*Task goal*.
The exact lines from the start of the material below through the line holding "(656, 262) = (340, 191): black" are the answer; return those, pictures excluded.

*Task material*.
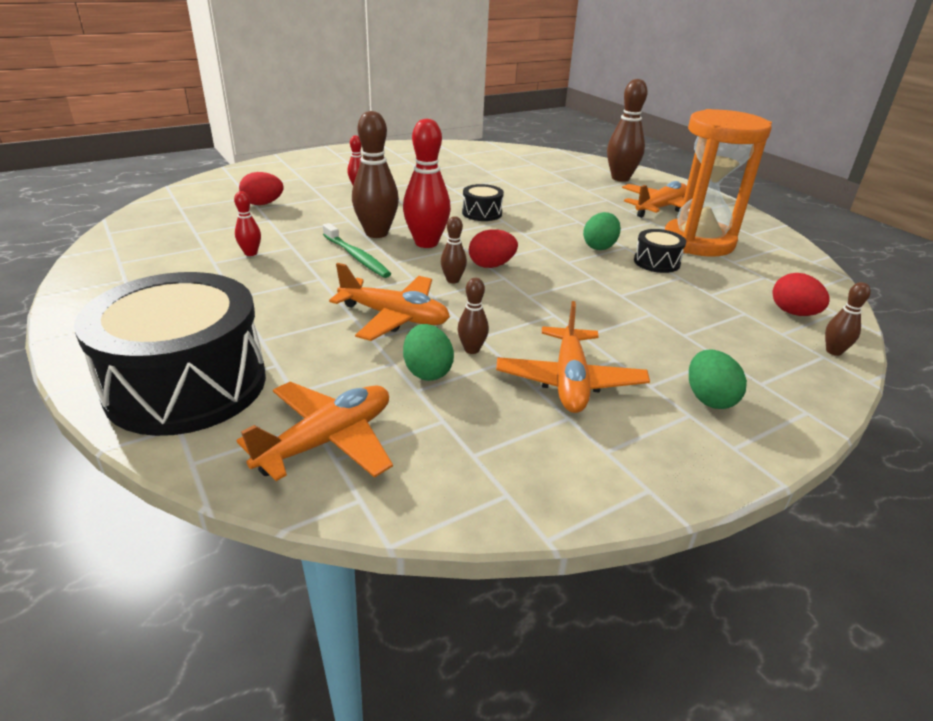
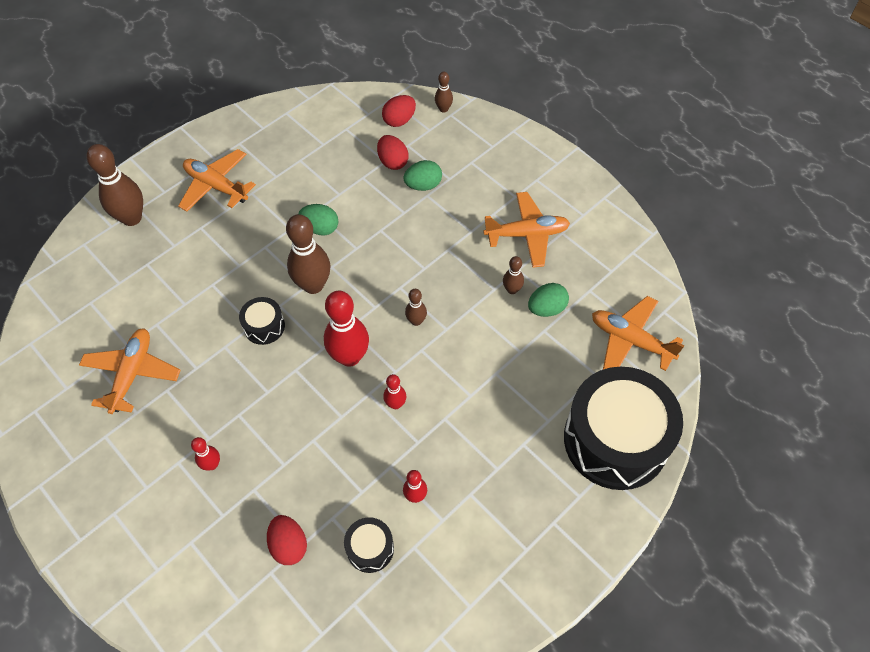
camera: 100 degrees left, 25 degrees up
(356, 257) = (395, 404): green toothbrush -> red bowling pin
(376, 233) = (339, 404): brown bowling pin -> brown bowling pin (313, 285)
(394, 317) = (487, 345): orange plane -> orange plane (132, 374)
(491, 265) = (381, 299): red egg -> red egg (393, 162)
(656, 262) = (340, 191): black drum -> black drum (370, 548)
(698, 242) = (291, 163): orange hourglass -> none
(709, 399) = (518, 170): green egg -> green egg (423, 185)

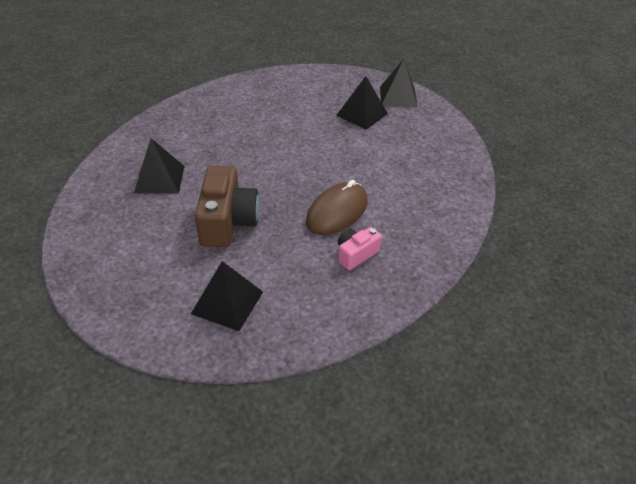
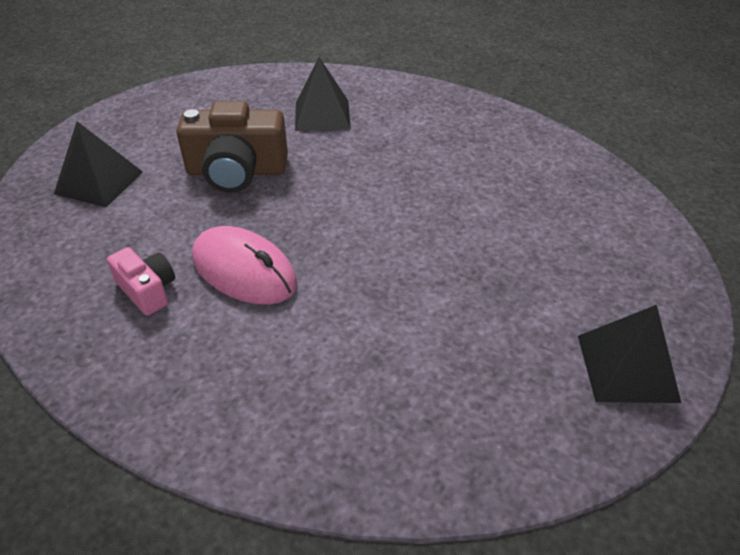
camera: 90 degrees right, 0 degrees up
(337, 212) = (244, 270): brown mouse -> pink mouse
(362, 114) = (532, 304): black pyramid -> none

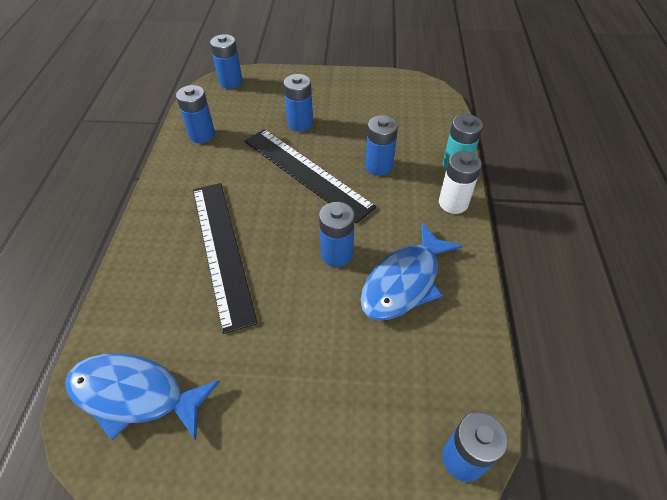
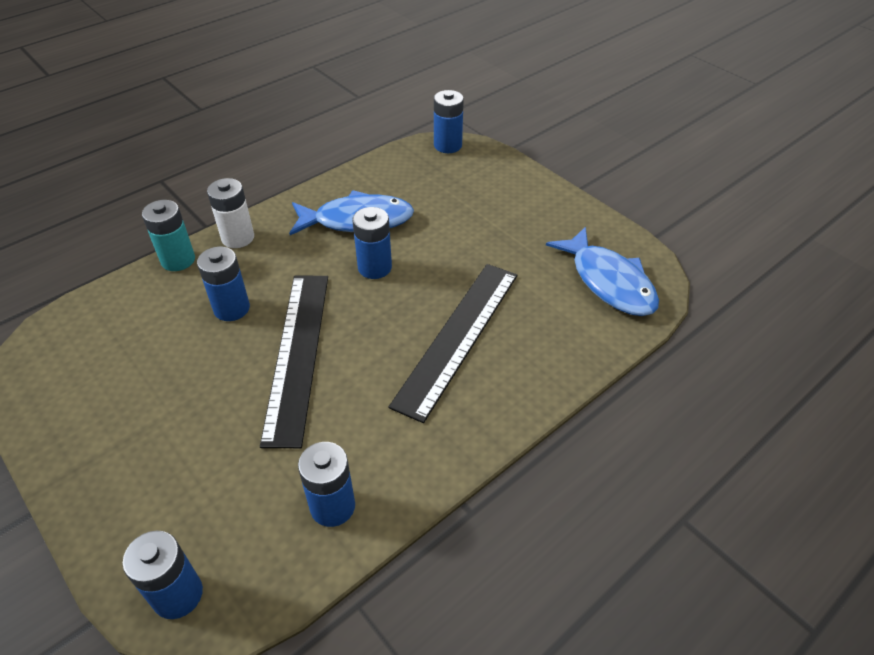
camera: 135 degrees left, 5 degrees down
(300, 123) = (214, 423): blue battery -> none

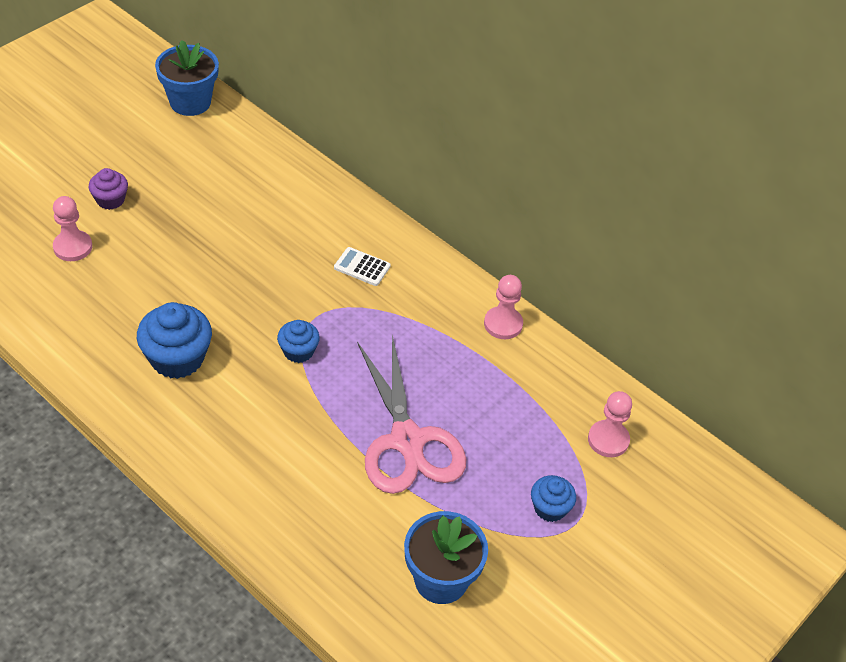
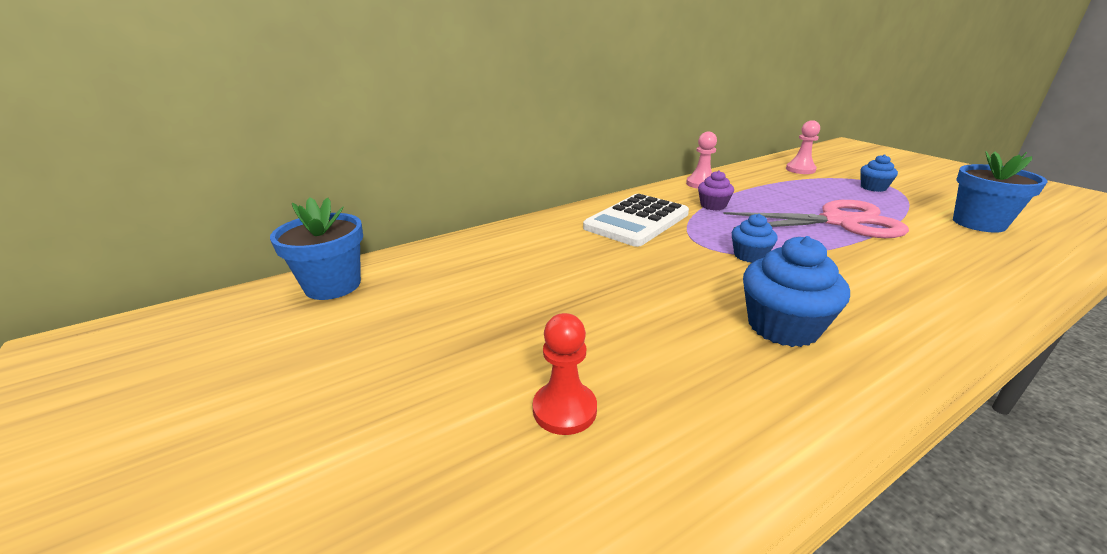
camera: 70 degrees left, 20 degrees down
(73, 247) = (564, 409): pink pawn -> red pawn
(110, 200) = (475, 362): purple cupcake -> purple cupcake (713, 206)
(362, 267) = (637, 221): white calculator -> white calculator, size x2.20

*Response to the task*.
camera: 100 degrees left, 25 degrees up
(356, 257) = (395, 404): green toothbrush -> red bowling pin
(376, 233) = (339, 404): brown bowling pin -> brown bowling pin (313, 285)
(394, 317) = (487, 345): orange plane -> orange plane (132, 374)
(491, 265) = (381, 299): red egg -> red egg (393, 162)
(656, 262) = (340, 191): black drum -> black drum (370, 548)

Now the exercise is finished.